[EXERCISE GOAL] Repeat all of the data below word for word, keeping no images.

Image sets with object changes
#####

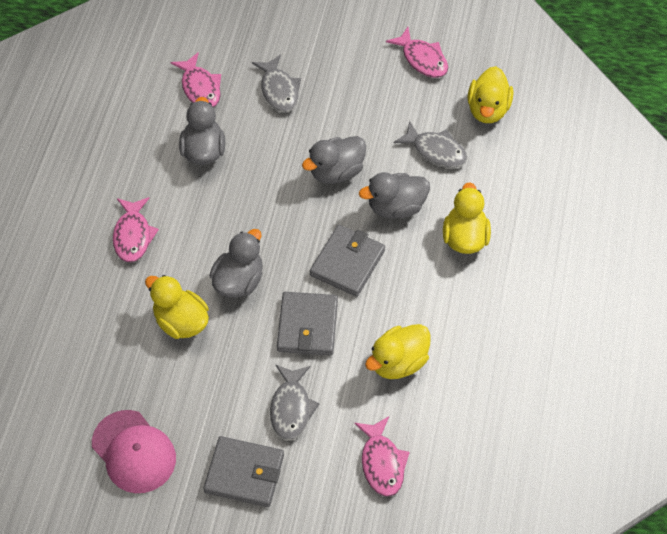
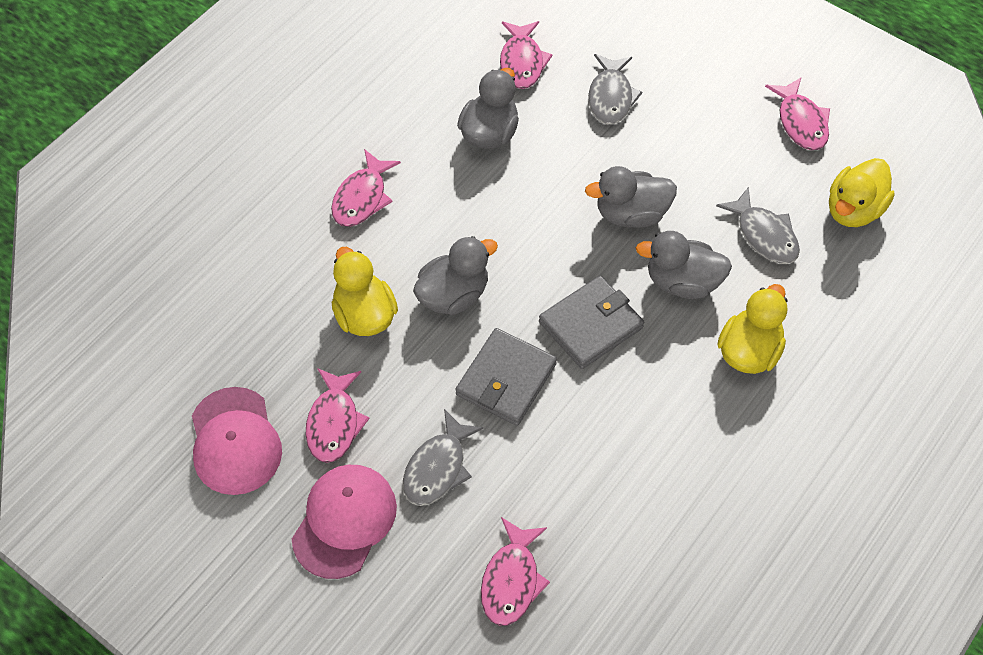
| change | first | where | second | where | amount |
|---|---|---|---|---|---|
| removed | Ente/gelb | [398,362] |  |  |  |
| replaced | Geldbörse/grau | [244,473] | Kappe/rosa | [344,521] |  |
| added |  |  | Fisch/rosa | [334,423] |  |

#####

[REPLY]
| change | first | where | second | where | amount |
|---|---|---|---|---|---|
| removed | Ente/gelb | [398,362] |  |  |  |
| replaced | Geldbörse/grau | [244,473] | Kappe/rosa | [344,521] |  |
| added |  |  | Fisch/rosa | [334,423] |  |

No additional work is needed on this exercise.